→ Task brief
Set every record down verbatim and omit the pictures.

→ Exercise data
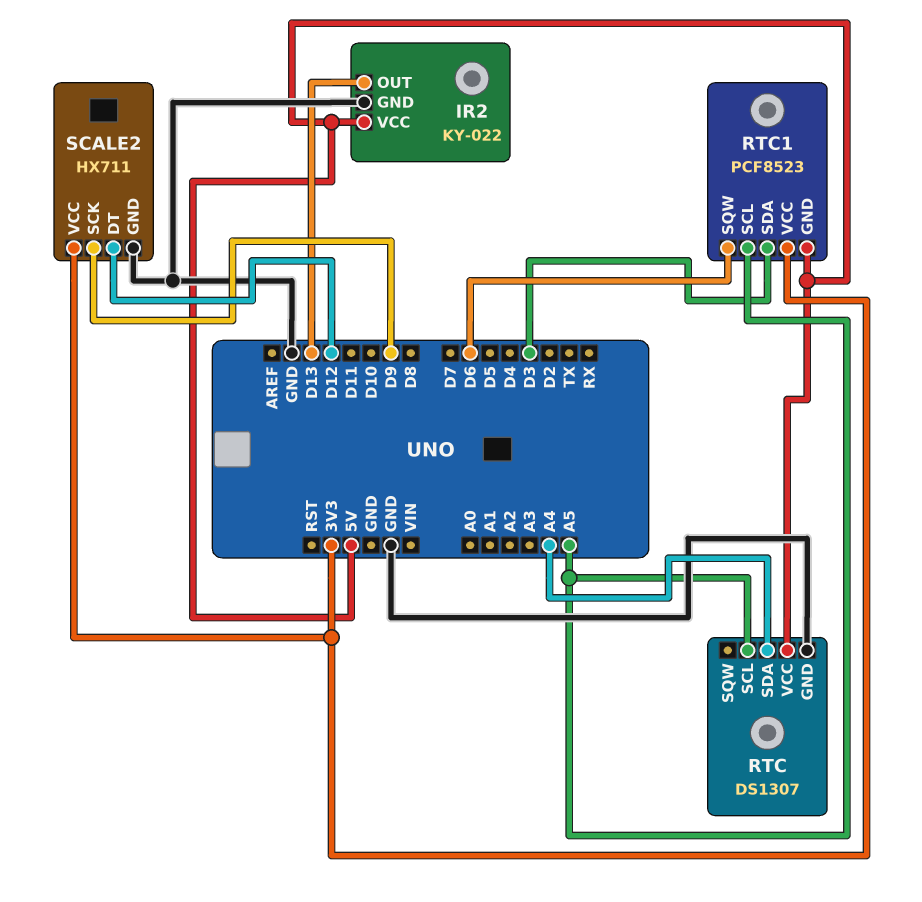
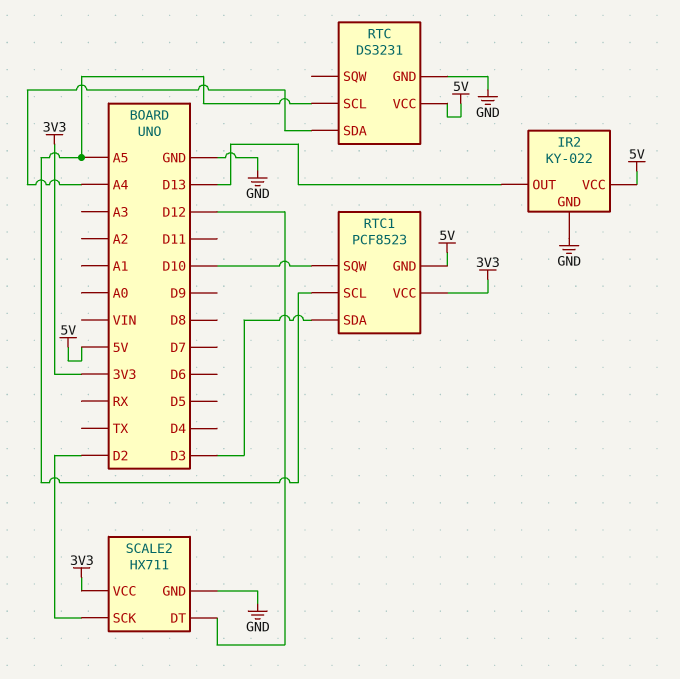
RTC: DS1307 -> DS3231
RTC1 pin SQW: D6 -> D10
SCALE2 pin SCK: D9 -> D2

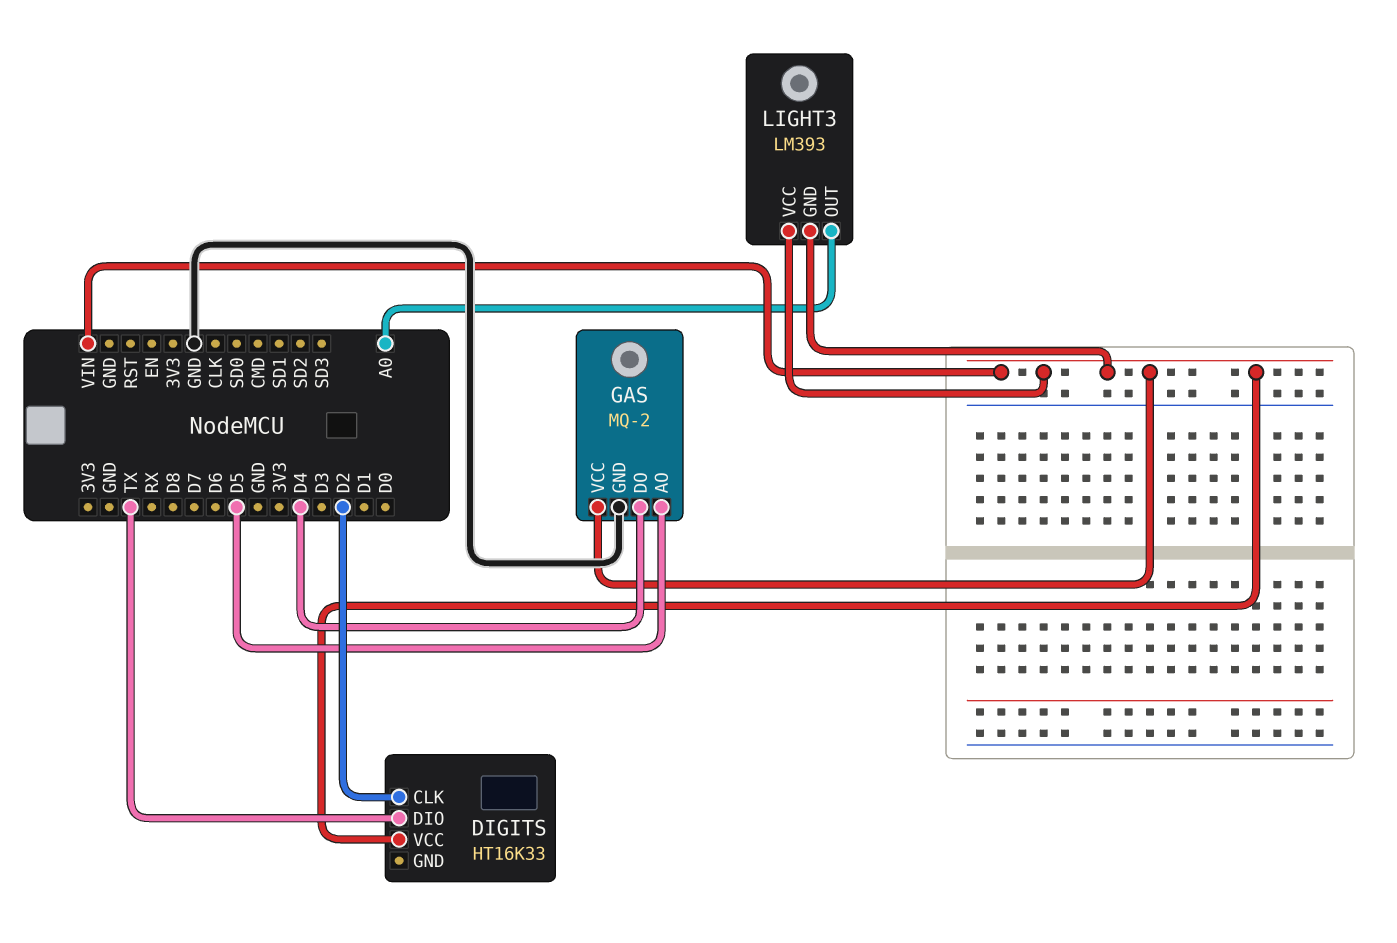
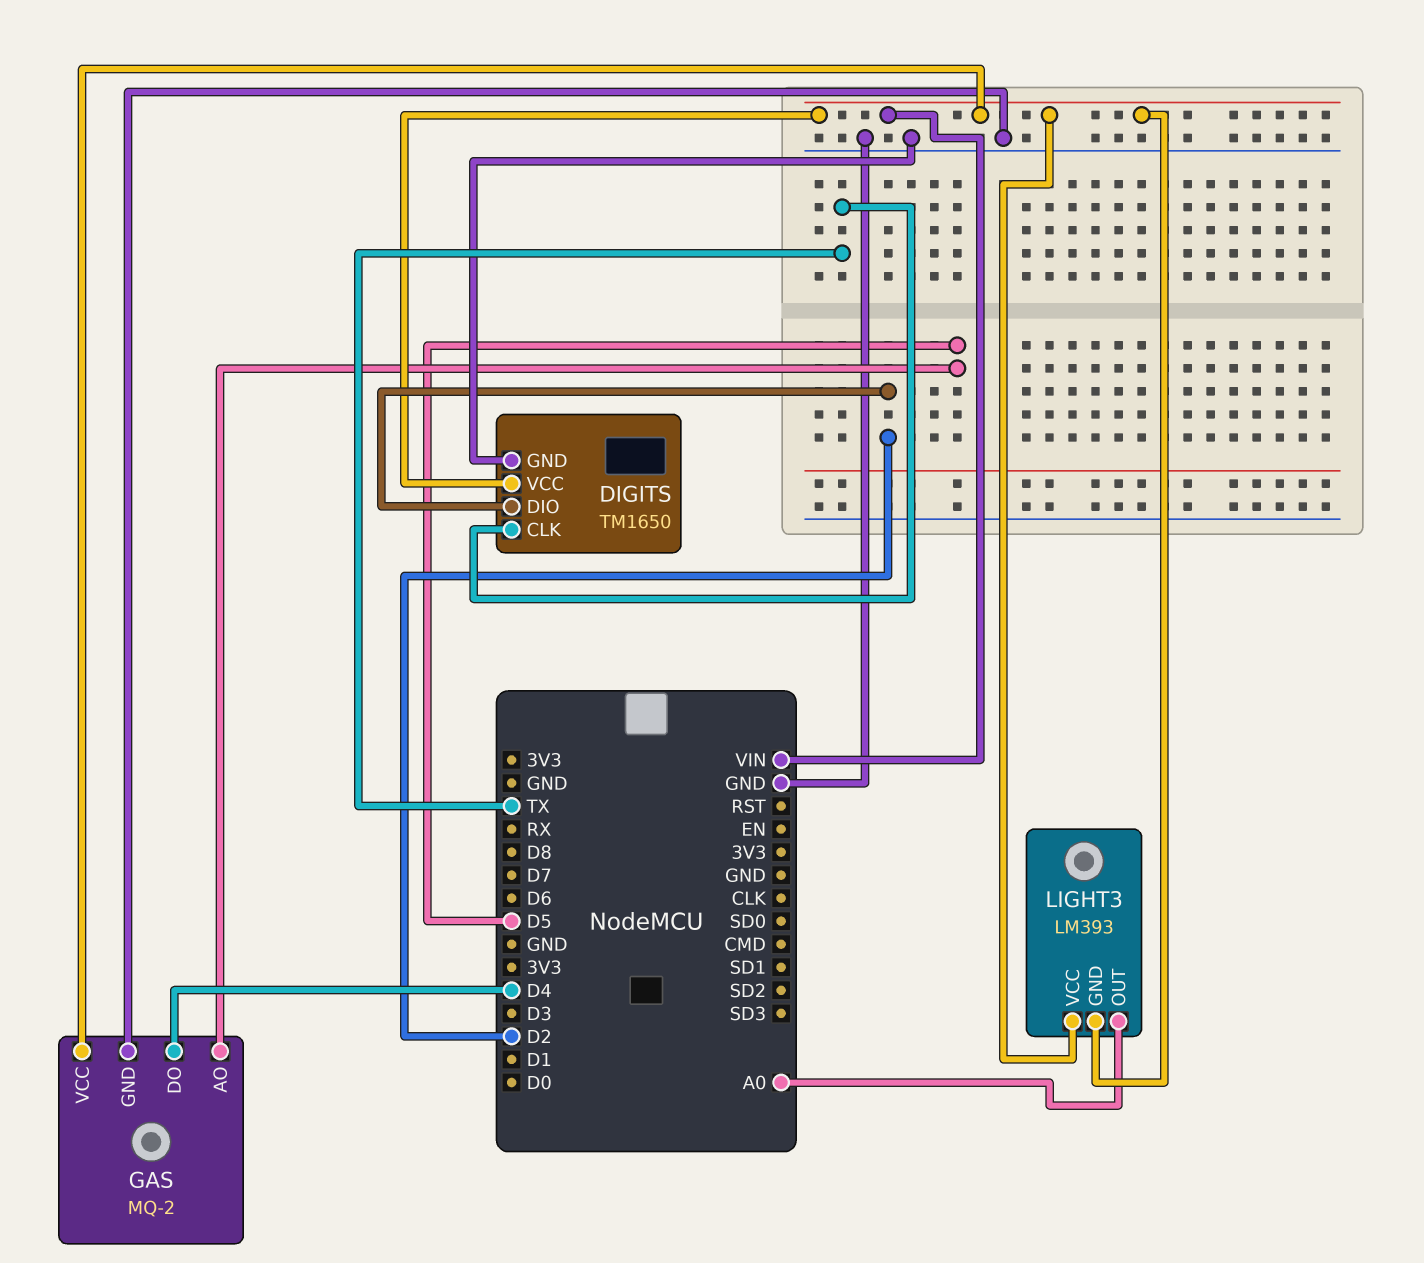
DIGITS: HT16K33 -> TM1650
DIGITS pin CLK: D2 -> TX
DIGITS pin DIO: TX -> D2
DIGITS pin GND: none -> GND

→ Answer to this exercise
RTC: DS1307 -> DS3231
RTC1 pin SQW: D6 -> D10
SCALE2 pin SCK: D9 -> D2

DIGITS: HT16K33 -> TM1650
DIGITS pin CLK: D2 -> TX
DIGITS pin DIO: TX -> D2
DIGITS pin GND: none -> GND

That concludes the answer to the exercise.